DATASET EXCERPTS START

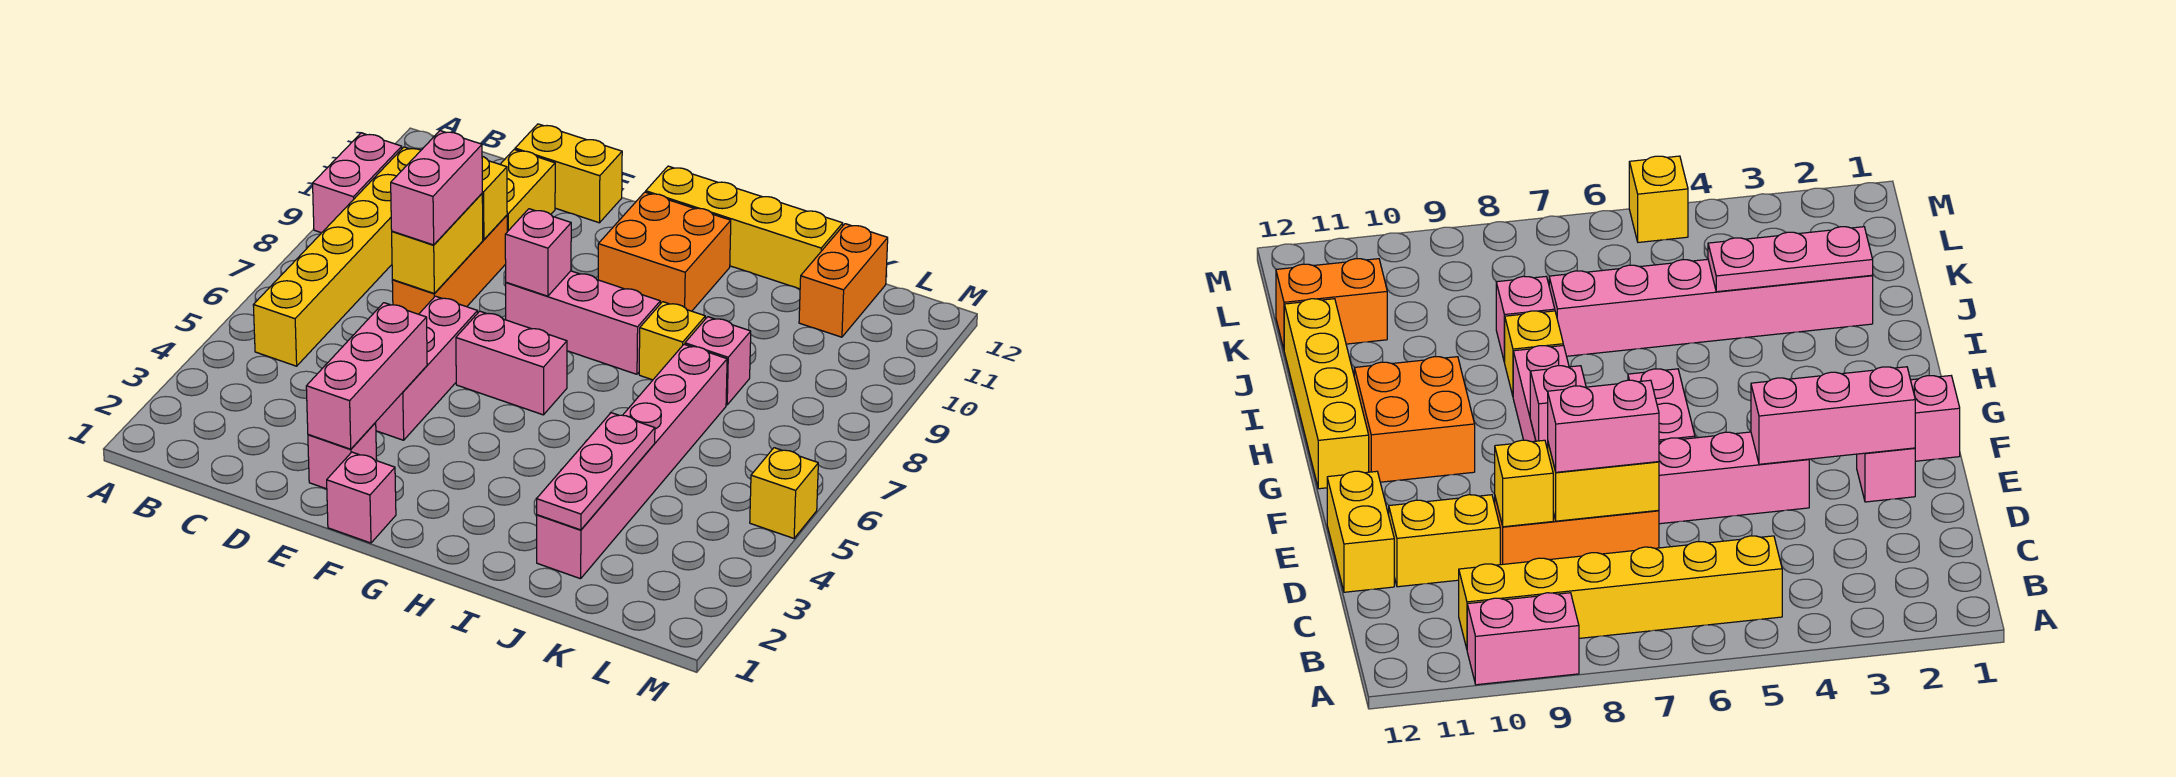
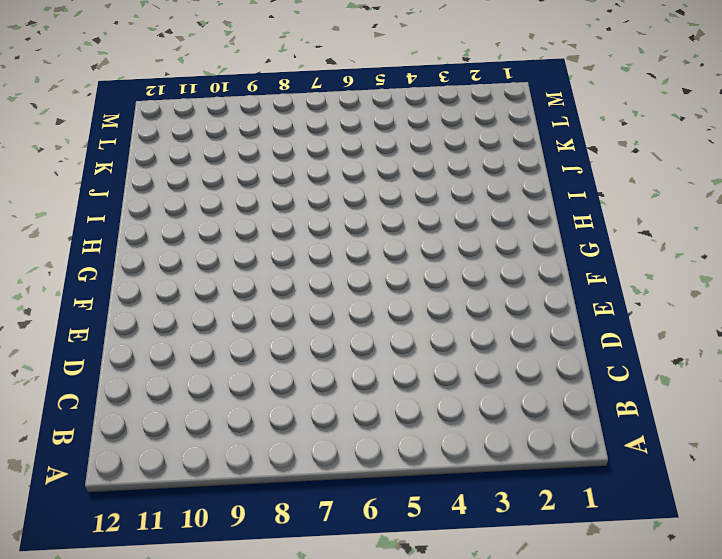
none -> pink brick A9:A10 level 1
none -> yellow brick B5:B10 level 1
none -> orange brick D7:D9 level 1

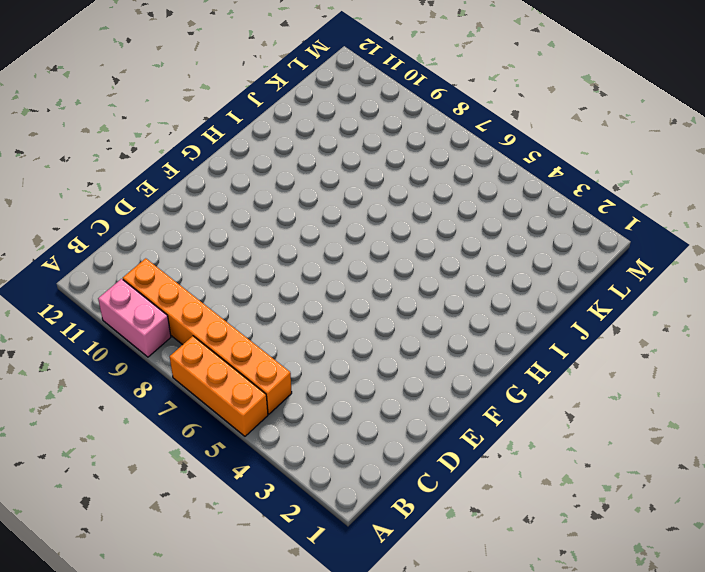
orange brick A5:A7 level 1 -> orange brick D7:D9 level 1
orange brick B5:B10 level 1 -> yellow brick B5:B10 level 1
none -> yellow brick D10:D11 level 1
none -> yellow brick D12:E12 level 1
none -> pink brick E2 level 1

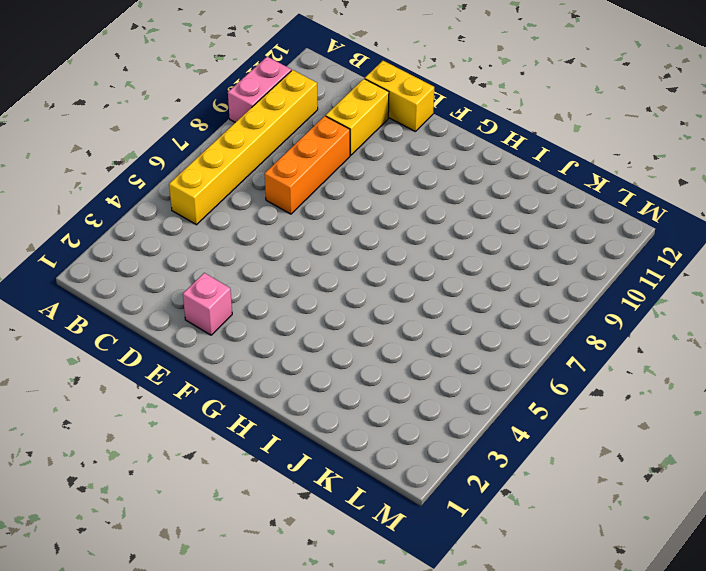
none -> pink brick E4:E6 level 1
none -> pink brick F1 level 1
none -> pink brick F6:G6 level 1

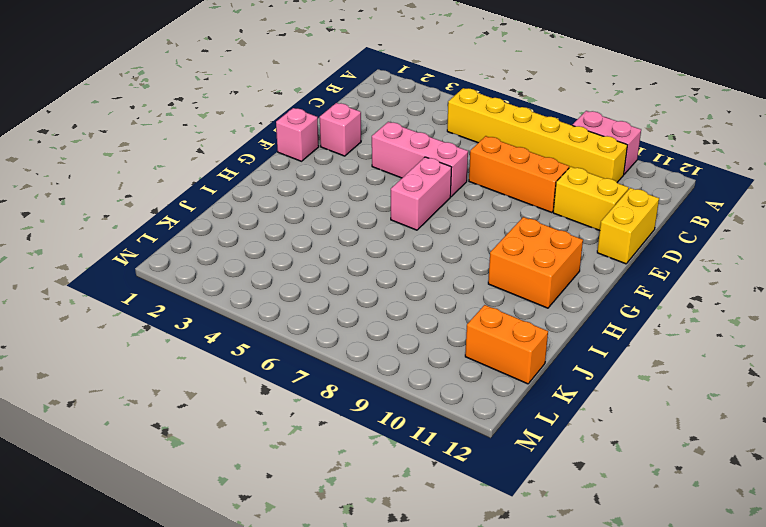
none -> pink brick F8:H8 level 1
none -> yellow brick G12:J12 level 1
none -> yellow brick I8 level 1

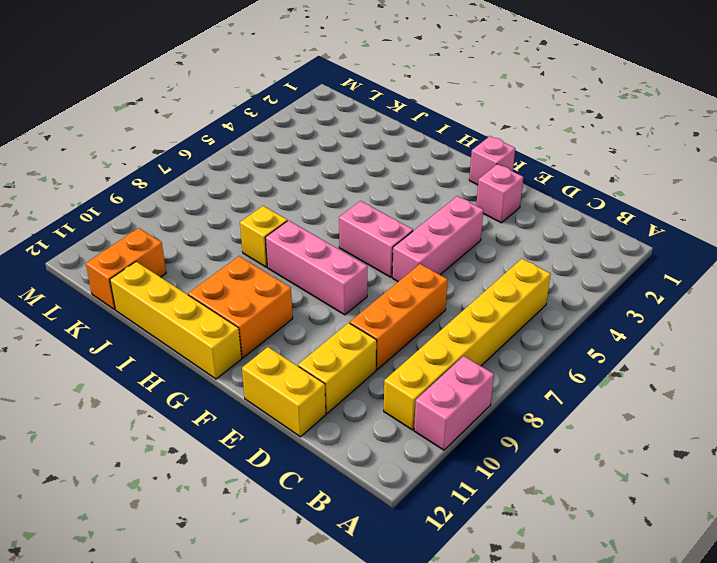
none -> pink brick J2:J7 level 1
none -> pink brick J8 level 1
none -> yellow brick M5 level 1

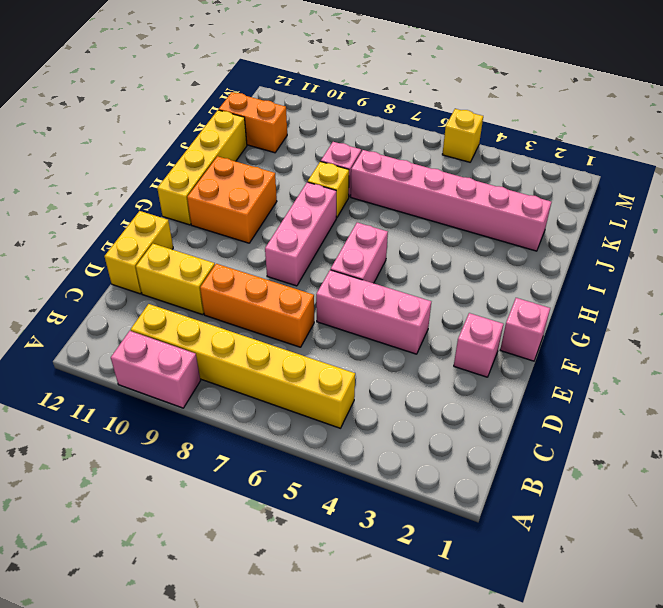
none -> yellow brick D7:D8 level 2
none -> yellow brick D9 level 2
none -> pink brick E2:E4 level 2

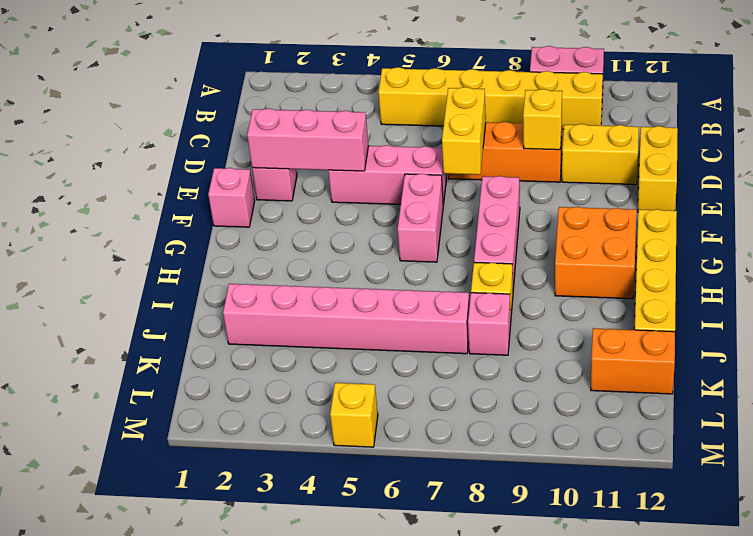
yellow brick D7:E7 level 2 -> yellow brick D7:D8 level 2
none -> pink brick F8 level 2
none -> pink plate J2:J4 level 2
none -> pink brick D7:D8 level 3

DATASET EXCERPTS END

- [EXERCISE DETAILS]: Give an exact copy of the lines from the one with "none -> pink brick F8 level 2" through the end of the entries, both ends included.

- [TASK ANSWER]:
none -> pink brick F8 level 2
none -> pink plate J2:J4 level 2
none -> pink brick D7:D8 level 3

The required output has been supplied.